Task data
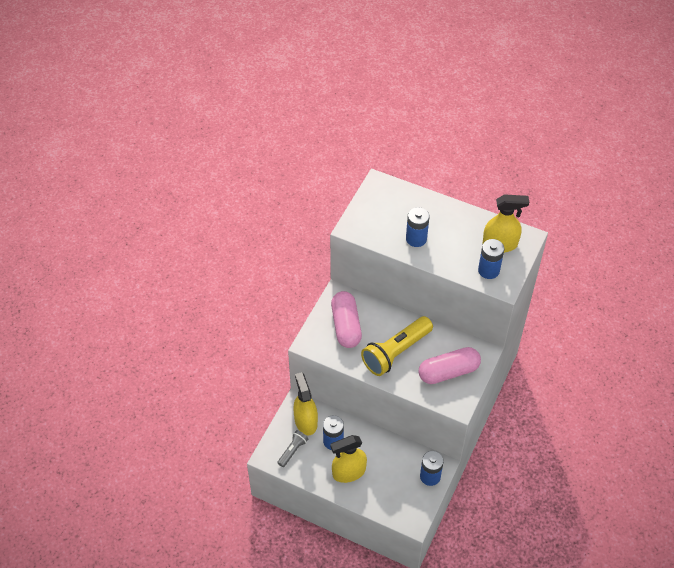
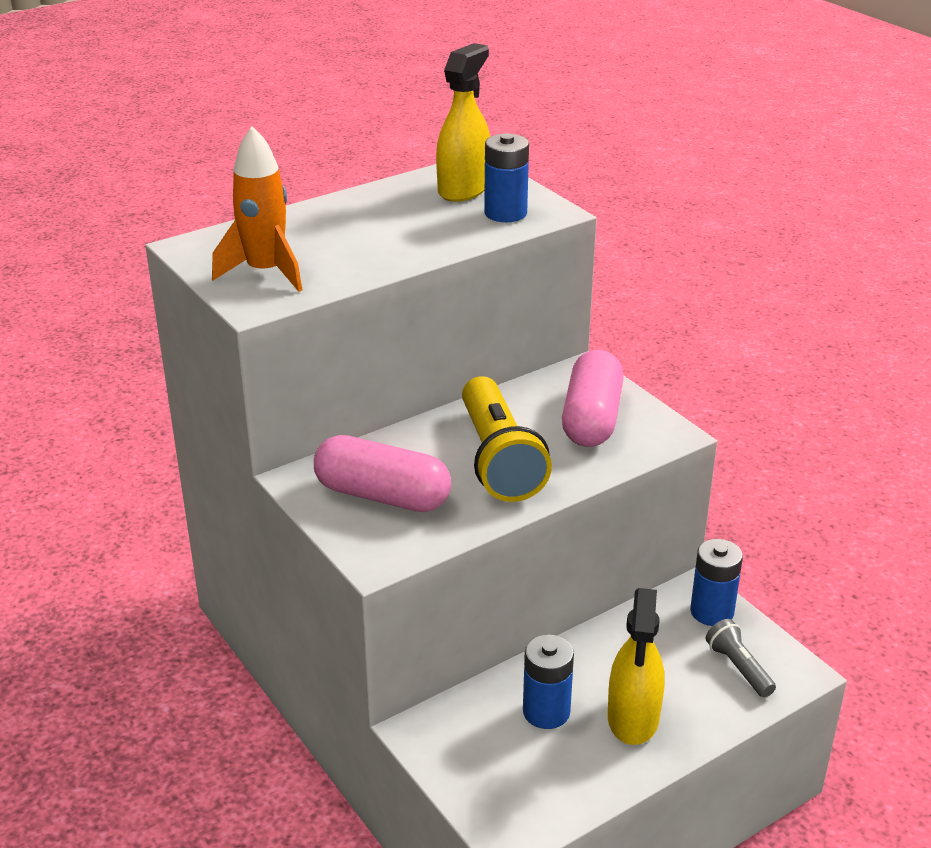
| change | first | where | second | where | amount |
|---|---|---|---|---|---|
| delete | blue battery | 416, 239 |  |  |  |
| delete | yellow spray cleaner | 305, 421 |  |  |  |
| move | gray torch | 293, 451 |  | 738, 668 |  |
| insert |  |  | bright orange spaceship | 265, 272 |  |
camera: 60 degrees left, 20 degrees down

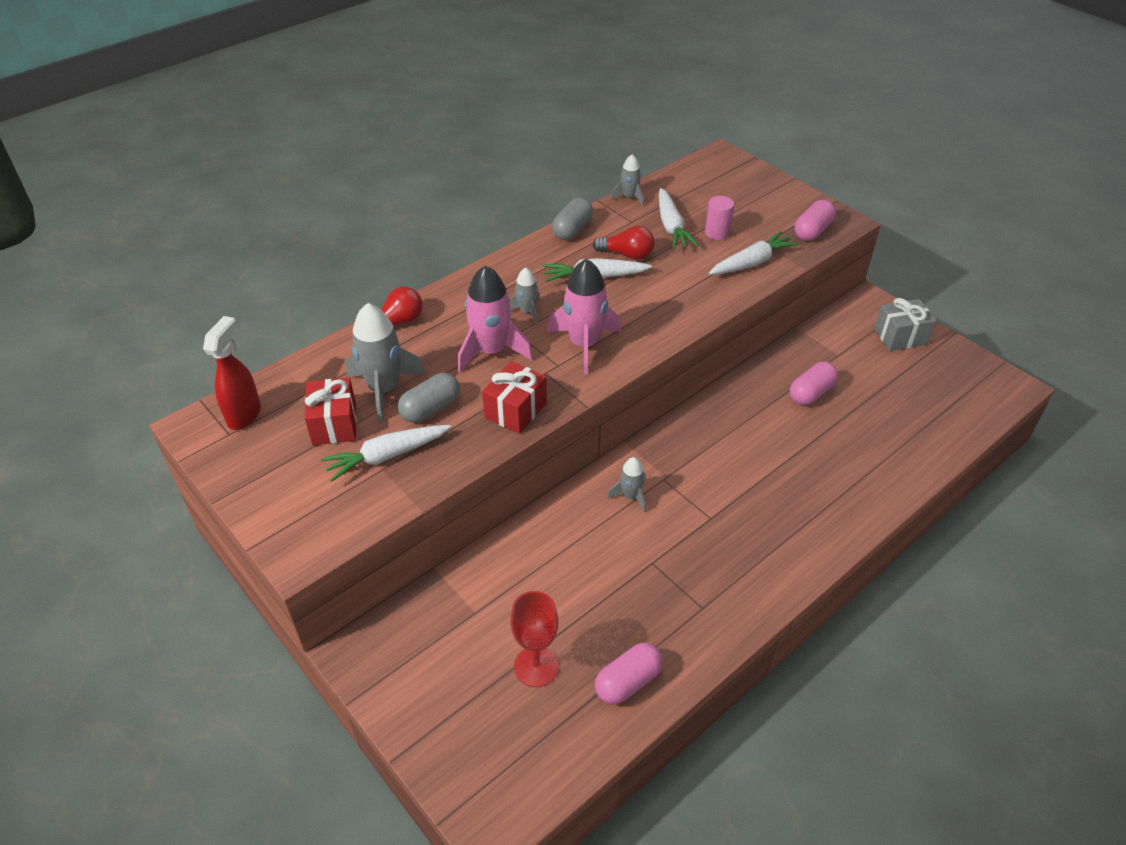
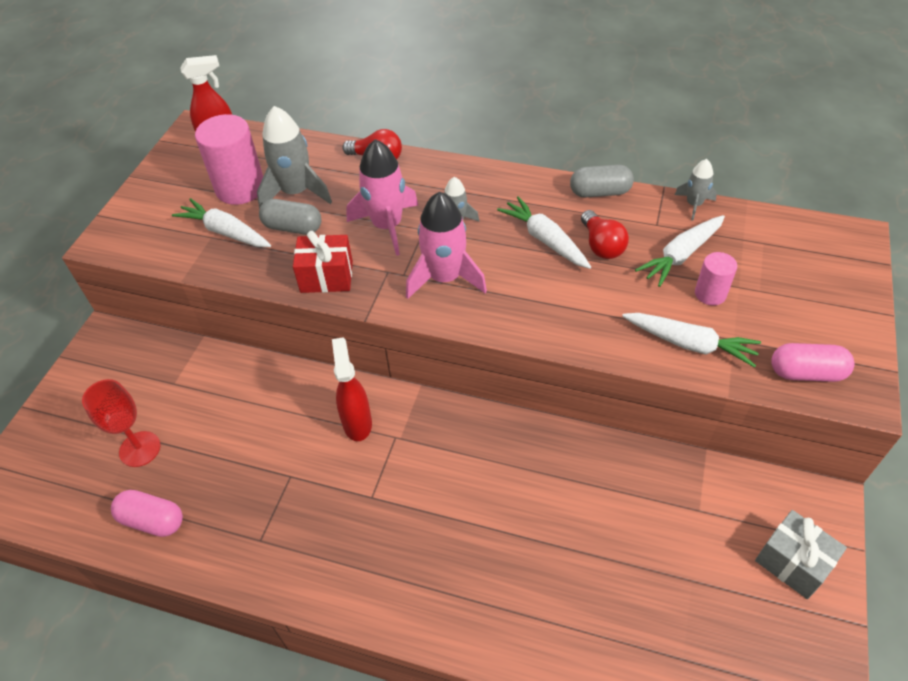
| change | first | where | second | where | amount |
|---|---|---|---|---|---|
| delete | pink pill | 811, 393 |  |  |  |
| replace | scarlet present | 334, 424 | pink cylinder | 240, 188 |  |
| replace | gray spaceship | 631, 496 | scarlet spray cleaner | 357, 423 |  |
camera: 60 degrees right, 5 degrees up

Your assignment
Print exactly the lines above, between the one holding "move | gray" and the one holding "bright orange spaceship", inclusive, and nothing besides.

Solved problem
| move | gray torch | 293, 451 |  | 738, 668 |  |
| insert |  |  | bright orange spaceship | 265, 272 |  |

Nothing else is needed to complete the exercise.